WORK TO COMPLETE:
Some entries follow. Reproduce exactly the lines starting at the one with "none -> cyan brick E2:G2 level 1" and stopping after the one with "none -> purple brick H10:H12 level 1".

[Spatial reasoning data]
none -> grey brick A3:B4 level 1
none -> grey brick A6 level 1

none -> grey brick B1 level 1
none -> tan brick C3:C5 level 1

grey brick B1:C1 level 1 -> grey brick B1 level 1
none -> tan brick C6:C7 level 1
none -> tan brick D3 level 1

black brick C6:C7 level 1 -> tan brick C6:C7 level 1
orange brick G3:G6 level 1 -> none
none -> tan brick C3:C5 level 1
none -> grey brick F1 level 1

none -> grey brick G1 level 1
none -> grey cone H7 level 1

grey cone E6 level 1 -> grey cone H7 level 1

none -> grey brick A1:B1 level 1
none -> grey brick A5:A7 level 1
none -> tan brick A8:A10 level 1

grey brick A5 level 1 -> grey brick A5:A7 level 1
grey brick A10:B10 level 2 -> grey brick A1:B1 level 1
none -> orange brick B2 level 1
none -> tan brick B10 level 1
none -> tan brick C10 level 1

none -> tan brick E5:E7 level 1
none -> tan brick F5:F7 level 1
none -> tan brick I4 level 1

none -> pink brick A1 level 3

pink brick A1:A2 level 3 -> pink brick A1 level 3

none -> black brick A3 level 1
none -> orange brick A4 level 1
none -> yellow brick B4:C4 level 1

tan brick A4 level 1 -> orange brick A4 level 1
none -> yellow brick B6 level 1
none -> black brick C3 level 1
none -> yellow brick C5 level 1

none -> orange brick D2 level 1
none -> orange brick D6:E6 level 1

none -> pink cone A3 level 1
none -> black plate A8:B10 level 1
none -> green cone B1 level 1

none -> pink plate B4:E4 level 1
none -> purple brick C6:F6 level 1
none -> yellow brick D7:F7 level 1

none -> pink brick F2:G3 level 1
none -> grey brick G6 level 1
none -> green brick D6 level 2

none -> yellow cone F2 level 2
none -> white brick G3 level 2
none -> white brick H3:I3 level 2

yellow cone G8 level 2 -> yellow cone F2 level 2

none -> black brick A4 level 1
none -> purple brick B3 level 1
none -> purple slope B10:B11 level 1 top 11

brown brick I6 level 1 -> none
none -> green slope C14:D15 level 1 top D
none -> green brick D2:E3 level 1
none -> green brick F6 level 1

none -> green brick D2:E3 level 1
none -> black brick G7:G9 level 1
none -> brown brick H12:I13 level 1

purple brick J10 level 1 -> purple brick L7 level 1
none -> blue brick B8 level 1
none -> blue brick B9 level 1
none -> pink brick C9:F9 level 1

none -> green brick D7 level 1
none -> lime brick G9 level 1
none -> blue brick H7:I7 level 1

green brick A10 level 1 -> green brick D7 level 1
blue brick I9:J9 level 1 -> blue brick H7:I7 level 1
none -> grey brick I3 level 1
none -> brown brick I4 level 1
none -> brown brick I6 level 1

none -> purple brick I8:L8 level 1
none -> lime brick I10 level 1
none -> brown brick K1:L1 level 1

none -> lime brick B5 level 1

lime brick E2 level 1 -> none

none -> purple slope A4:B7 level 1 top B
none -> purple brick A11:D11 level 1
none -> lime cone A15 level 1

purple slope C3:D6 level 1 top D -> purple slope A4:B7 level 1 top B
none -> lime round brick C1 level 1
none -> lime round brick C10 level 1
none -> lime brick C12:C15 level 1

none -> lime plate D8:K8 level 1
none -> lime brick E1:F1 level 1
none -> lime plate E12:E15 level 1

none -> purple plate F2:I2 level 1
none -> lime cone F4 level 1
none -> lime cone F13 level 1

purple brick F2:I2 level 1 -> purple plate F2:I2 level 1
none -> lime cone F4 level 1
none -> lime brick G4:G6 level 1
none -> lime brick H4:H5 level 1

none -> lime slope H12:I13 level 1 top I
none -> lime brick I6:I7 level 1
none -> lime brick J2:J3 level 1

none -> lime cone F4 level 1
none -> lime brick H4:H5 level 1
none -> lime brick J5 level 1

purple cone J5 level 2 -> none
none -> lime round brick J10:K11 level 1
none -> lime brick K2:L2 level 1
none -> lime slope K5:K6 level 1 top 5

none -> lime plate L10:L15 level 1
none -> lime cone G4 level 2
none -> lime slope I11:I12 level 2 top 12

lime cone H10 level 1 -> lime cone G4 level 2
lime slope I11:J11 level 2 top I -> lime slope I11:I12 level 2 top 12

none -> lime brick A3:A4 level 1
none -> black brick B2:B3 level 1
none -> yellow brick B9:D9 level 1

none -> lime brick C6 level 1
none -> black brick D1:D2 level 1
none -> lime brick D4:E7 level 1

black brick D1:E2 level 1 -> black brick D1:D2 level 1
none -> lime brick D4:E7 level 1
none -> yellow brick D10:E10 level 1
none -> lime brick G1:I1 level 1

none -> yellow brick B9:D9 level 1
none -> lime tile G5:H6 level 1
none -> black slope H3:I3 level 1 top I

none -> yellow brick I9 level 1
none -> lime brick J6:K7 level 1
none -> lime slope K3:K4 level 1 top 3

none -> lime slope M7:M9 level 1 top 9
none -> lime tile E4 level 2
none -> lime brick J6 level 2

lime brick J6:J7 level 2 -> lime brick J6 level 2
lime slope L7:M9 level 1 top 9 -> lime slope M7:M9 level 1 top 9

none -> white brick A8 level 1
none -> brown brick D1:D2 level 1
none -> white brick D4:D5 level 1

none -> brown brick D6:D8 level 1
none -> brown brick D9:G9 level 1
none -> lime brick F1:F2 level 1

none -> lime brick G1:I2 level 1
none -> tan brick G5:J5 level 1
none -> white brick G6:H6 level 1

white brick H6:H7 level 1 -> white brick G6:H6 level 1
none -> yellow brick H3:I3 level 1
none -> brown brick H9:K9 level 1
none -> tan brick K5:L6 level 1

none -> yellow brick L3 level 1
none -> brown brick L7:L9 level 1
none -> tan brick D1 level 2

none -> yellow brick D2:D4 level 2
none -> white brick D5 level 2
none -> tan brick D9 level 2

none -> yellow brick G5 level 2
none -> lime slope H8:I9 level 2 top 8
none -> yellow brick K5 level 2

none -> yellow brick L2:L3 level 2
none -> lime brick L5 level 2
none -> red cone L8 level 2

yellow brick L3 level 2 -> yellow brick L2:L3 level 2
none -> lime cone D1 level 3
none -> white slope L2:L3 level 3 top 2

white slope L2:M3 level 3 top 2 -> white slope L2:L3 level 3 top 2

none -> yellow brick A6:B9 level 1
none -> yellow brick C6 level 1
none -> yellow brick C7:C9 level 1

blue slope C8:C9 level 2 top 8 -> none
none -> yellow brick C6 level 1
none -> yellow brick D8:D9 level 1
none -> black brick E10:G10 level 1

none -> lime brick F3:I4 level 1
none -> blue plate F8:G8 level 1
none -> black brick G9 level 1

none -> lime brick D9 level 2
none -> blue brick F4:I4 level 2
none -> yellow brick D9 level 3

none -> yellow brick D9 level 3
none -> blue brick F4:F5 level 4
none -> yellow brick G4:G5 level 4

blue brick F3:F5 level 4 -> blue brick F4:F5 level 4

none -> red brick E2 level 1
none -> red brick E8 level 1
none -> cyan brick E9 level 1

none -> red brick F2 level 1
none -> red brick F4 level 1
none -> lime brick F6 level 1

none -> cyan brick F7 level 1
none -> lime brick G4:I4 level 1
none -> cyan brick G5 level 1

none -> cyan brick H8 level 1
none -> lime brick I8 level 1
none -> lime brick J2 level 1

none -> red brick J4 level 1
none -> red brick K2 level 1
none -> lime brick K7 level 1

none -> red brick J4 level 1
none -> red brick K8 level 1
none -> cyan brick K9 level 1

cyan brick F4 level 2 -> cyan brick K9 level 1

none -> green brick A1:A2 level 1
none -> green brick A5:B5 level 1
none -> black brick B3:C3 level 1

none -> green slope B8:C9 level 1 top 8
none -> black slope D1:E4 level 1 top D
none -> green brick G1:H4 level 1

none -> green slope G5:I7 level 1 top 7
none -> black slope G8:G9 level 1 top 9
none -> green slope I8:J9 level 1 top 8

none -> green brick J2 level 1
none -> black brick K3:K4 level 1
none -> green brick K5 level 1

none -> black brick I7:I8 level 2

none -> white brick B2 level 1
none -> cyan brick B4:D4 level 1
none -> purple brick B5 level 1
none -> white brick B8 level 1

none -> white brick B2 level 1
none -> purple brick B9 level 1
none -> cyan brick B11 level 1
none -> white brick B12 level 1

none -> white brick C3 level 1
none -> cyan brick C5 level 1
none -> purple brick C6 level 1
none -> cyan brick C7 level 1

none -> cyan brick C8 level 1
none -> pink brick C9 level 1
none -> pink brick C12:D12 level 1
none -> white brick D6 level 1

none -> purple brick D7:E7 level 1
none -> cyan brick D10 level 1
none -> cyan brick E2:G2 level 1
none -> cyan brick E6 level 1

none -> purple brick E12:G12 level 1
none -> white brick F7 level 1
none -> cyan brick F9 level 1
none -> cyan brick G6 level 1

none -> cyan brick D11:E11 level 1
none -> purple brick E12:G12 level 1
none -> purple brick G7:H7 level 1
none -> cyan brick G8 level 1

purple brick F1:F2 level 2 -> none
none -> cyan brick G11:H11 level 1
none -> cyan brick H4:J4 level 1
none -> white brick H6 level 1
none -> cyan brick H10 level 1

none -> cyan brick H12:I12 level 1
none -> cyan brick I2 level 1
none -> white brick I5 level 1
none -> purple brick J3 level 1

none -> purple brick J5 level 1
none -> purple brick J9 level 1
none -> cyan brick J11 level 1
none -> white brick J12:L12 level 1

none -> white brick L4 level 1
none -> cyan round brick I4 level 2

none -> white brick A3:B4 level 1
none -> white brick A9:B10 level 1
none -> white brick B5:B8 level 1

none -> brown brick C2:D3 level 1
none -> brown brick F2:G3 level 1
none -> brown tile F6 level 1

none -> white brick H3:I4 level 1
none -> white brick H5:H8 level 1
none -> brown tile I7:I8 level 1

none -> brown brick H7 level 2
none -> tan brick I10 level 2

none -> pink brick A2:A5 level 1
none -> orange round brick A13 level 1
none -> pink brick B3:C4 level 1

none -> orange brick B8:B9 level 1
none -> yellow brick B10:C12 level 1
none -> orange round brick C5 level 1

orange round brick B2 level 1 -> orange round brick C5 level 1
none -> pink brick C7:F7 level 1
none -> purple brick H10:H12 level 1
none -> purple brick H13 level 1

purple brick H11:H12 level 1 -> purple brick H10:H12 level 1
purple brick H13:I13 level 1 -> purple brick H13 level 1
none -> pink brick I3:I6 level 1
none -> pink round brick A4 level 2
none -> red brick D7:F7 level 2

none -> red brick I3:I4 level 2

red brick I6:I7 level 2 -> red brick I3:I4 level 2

ANSWER SPACE:
none -> cyan brick E2:G2 level 1
none -> cyan brick E6 level 1

none -> purple brick E12:G12 level 1
none -> white brick F7 level 1
none -> cyan brick F9 level 1
none -> cyan brick G6 level 1

none -> cyan brick D11:E11 level 1
none -> purple brick E12:G12 level 1
none -> purple brick G7:H7 level 1
none -> cyan brick G8 level 1

purple brick F1:F2 level 2 -> none
none -> cyan brick G11:H11 level 1
none -> cyan brick H4:J4 level 1
none -> white brick H6 level 1
none -> cyan brick H10 level 1

none -> cyan brick H12:I12 level 1
none -> cyan brick I2 level 1
none -> white brick I5 level 1
none -> purple brick J3 level 1

none -> purple brick J5 level 1
none -> purple brick J9 level 1
none -> cyan brick J11 level 1
none -> white brick J12:L12 level 1

none -> white brick L4 level 1
none -> cyan round brick I4 level 2

none -> white brick A3:B4 level 1
none -> white brick A9:B10 level 1
none -> white brick B5:B8 level 1

none -> brown brick C2:D3 level 1
none -> brown brick F2:G3 level 1
none -> brown tile F6 level 1

none -> white brick H3:I4 level 1
none -> white brick H5:H8 level 1
none -> brown tile I7:I8 level 1

none -> brown brick H7 level 2
none -> tan brick I10 level 2

none -> pink brick A2:A5 level 1
none -> orange round brick A13 level 1
none -> pink brick B3:C4 level 1

none -> orange brick B8:B9 level 1
none -> yellow brick B10:C12 level 1
none -> orange round brick C5 level 1

orange round brick B2 level 1 -> orange round brick C5 level 1
none -> pink brick C7:F7 level 1
none -> purple brick H10:H12 level 1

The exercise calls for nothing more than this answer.